Records from a pointing dataset

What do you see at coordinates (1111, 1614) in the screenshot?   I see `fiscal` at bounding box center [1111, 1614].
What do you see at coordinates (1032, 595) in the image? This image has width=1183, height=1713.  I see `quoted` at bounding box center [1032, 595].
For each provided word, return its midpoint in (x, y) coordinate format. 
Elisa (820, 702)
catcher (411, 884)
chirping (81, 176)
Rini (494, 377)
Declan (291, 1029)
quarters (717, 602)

**Problem details**. Reproduce every one of the records above word for word, keeping each line as it appears.

**Exercise answer**.
What do you see at coordinates (1111, 1614) in the screenshot?   I see `fiscal` at bounding box center [1111, 1614].
What do you see at coordinates (1032, 595) in the image? This image has width=1183, height=1713.  I see `quoted` at bounding box center [1032, 595].
For each provided word, return its midpoint in (x, y) coordinate format. 
Elisa (820, 702)
catcher (411, 884)
chirping (81, 176)
Rini (494, 377)
Declan (291, 1029)
quarters (717, 602)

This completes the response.